» **Task objective**:
In the listing, change "milepost" to "signpost" and give the lines again from the line with "Output the [X, Y]" up to and including the line with "cautious (758, 839)", with nothing else altered.

:::

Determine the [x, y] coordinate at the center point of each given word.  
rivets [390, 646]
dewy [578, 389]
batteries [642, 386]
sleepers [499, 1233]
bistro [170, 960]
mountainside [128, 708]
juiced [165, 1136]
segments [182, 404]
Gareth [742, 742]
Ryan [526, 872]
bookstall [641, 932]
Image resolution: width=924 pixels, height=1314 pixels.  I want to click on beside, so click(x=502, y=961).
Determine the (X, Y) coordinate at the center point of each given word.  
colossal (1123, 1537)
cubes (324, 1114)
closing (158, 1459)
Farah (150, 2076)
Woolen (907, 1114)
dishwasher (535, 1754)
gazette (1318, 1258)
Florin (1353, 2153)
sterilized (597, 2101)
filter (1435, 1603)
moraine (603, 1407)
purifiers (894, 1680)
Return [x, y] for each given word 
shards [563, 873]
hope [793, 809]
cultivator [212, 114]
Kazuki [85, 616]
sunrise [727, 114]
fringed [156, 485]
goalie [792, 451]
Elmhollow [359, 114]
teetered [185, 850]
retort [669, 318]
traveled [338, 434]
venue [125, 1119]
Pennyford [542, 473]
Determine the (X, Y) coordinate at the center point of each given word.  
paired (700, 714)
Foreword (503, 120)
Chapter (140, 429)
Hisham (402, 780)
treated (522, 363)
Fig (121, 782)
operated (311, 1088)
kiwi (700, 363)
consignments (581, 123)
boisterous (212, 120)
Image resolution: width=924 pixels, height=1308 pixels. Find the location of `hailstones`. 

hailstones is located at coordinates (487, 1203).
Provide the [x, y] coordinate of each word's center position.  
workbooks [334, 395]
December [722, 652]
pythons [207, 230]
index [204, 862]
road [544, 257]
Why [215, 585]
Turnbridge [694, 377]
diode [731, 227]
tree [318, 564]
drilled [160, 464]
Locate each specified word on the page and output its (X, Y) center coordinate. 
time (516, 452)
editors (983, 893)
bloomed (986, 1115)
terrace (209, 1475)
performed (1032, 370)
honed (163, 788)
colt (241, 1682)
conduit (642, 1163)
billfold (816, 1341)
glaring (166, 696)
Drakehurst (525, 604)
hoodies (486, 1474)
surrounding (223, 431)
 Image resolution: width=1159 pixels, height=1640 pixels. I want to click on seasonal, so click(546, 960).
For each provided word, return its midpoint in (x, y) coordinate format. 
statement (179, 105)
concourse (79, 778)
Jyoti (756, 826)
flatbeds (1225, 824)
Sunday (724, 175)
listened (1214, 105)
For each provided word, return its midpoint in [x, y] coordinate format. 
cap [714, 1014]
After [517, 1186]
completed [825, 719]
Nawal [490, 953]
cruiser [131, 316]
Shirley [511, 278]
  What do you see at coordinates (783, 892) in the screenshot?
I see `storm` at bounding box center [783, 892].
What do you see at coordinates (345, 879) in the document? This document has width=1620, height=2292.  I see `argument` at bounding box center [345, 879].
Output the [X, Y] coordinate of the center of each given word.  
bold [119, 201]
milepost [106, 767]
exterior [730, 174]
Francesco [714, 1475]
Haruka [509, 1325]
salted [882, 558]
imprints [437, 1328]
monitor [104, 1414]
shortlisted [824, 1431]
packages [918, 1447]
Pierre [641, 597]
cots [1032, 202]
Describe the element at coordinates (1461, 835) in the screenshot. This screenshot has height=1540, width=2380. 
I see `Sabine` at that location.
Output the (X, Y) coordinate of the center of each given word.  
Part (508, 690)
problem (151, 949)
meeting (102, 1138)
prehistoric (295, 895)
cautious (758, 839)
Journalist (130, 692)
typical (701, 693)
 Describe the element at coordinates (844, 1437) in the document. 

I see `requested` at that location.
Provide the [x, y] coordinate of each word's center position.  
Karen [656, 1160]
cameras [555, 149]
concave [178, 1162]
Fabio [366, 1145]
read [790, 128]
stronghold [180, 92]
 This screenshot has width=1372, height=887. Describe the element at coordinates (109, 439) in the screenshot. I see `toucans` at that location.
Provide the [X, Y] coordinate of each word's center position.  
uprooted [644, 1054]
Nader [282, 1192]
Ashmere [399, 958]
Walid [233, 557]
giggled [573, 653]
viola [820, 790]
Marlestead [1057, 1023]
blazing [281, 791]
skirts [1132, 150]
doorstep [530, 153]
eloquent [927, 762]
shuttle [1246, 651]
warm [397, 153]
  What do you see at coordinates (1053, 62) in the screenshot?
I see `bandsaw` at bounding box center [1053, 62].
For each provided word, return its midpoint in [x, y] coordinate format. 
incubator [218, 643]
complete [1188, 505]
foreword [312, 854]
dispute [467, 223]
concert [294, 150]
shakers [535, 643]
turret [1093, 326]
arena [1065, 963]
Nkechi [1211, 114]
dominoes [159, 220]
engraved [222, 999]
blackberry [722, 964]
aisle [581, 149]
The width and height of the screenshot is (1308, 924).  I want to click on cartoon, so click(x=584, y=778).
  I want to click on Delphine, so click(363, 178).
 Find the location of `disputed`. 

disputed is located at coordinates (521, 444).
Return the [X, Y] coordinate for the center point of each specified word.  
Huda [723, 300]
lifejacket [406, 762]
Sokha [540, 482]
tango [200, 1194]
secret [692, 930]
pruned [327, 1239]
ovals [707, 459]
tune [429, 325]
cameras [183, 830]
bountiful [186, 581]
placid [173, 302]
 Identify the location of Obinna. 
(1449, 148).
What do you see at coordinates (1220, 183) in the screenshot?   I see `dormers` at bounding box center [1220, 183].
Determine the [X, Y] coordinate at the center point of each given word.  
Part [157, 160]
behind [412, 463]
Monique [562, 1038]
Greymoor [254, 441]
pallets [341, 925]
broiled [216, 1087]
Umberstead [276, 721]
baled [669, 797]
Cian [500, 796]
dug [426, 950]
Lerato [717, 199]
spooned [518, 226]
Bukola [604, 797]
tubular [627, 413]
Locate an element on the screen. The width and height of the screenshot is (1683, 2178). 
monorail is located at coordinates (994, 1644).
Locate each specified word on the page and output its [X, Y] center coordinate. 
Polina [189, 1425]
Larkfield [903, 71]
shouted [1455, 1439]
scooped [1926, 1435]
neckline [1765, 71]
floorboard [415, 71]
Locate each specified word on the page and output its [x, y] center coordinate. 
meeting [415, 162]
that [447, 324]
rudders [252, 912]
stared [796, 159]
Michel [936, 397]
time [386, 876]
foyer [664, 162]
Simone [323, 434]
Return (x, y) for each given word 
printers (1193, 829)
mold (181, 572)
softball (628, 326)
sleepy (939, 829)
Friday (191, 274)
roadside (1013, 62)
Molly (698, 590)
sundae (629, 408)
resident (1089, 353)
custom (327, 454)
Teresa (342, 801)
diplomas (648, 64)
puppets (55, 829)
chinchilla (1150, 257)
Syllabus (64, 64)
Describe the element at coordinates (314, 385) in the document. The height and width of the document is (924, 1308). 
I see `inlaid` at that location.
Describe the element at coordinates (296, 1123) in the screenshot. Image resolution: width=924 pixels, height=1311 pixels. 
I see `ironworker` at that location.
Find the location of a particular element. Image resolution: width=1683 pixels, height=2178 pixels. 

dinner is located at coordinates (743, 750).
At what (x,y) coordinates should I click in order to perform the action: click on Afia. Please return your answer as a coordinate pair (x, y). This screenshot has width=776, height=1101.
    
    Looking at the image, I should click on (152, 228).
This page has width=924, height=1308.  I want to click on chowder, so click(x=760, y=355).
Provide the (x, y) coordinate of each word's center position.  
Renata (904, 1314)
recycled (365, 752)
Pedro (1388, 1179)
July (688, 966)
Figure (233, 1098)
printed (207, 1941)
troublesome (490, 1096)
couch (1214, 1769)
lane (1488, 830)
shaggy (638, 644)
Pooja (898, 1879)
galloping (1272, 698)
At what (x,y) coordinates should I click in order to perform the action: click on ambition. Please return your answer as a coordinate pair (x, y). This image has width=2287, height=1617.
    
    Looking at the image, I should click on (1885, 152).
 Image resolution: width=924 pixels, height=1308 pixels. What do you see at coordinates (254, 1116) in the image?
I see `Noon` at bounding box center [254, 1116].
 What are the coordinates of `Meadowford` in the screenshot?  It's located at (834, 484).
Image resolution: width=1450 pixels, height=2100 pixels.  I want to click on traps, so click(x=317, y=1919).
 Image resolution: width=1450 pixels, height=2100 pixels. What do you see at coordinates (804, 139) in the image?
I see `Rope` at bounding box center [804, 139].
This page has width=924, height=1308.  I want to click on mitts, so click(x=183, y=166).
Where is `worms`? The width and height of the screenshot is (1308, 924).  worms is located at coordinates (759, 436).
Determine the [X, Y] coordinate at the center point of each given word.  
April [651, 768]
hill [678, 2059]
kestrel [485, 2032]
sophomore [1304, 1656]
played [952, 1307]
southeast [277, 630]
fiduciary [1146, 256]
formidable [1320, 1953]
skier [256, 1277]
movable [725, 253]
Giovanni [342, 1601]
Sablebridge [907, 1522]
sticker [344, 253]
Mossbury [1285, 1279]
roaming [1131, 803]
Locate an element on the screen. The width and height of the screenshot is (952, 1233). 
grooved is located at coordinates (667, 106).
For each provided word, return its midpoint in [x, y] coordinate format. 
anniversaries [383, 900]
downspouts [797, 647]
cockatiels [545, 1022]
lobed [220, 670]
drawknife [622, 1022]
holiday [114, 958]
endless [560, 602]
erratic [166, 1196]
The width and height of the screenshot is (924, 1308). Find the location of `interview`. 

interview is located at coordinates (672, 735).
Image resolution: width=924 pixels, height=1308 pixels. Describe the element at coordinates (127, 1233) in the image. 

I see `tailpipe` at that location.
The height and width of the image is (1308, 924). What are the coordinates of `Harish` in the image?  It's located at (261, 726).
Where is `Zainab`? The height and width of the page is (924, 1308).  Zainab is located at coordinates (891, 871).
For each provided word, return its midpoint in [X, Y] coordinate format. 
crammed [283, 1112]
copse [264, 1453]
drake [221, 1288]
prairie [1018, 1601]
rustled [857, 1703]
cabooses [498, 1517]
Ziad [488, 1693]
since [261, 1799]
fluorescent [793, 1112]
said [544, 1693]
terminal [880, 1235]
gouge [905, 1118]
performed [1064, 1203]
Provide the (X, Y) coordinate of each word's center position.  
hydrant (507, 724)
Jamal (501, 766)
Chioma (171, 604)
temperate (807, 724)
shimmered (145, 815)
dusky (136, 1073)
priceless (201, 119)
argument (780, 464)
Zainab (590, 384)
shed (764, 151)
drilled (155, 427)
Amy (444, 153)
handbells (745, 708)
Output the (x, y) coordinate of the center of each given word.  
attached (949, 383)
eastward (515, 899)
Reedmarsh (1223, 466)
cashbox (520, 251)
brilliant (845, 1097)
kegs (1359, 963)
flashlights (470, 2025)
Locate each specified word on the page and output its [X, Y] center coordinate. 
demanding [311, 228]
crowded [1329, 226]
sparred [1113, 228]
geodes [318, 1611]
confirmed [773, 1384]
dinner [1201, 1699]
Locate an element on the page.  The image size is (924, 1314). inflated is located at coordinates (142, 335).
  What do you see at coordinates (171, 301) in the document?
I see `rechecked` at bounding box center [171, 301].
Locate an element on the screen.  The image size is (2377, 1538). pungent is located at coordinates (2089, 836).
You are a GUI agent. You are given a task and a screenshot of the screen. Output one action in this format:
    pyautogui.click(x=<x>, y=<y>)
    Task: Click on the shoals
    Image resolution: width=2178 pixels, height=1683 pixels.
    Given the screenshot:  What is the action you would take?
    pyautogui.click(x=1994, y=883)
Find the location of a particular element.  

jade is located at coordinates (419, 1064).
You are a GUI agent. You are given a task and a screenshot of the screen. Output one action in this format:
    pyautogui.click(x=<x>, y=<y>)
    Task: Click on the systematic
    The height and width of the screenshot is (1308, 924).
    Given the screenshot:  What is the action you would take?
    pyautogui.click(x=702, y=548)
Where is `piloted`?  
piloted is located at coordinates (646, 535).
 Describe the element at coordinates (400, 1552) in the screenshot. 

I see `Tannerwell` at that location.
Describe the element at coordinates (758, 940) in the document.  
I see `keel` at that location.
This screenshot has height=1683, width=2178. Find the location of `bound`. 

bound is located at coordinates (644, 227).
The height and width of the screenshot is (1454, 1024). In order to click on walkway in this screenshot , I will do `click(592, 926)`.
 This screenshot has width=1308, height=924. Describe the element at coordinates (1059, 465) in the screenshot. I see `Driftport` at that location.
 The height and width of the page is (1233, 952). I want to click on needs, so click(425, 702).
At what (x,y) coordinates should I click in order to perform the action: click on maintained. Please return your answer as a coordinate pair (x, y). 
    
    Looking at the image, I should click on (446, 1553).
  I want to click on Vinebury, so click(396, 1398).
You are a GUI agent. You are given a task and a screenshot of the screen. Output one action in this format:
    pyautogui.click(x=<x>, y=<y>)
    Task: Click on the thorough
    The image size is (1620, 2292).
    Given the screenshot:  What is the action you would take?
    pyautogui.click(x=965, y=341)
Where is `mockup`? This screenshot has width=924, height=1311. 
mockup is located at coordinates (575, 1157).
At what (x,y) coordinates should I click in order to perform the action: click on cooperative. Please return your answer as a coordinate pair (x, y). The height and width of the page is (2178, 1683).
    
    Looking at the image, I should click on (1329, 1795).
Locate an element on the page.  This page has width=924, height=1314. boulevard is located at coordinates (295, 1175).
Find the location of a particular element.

:::

» **Solution to this problem**:
Output the [X, Y] coordinate of the center of each given word.  
bold [119, 201]
signpost [106, 767]
exterior [730, 174]
Francesco [714, 1475]
Haruka [509, 1325]
salted [882, 558]
imprints [437, 1328]
monitor [104, 1414]
shortlisted [824, 1431]
packages [918, 1447]
Pierre [641, 597]
cots [1032, 202]
Describe the element at coordinates (1461, 835) in the screenshot. This screenshot has height=1540, width=2380. 
I see `Sabine` at that location.
Output the (X, Y) coordinate of the center of each given word.  
Part (508, 690)
problem (151, 949)
meeting (102, 1138)
prehistoric (295, 895)
cautious (758, 839)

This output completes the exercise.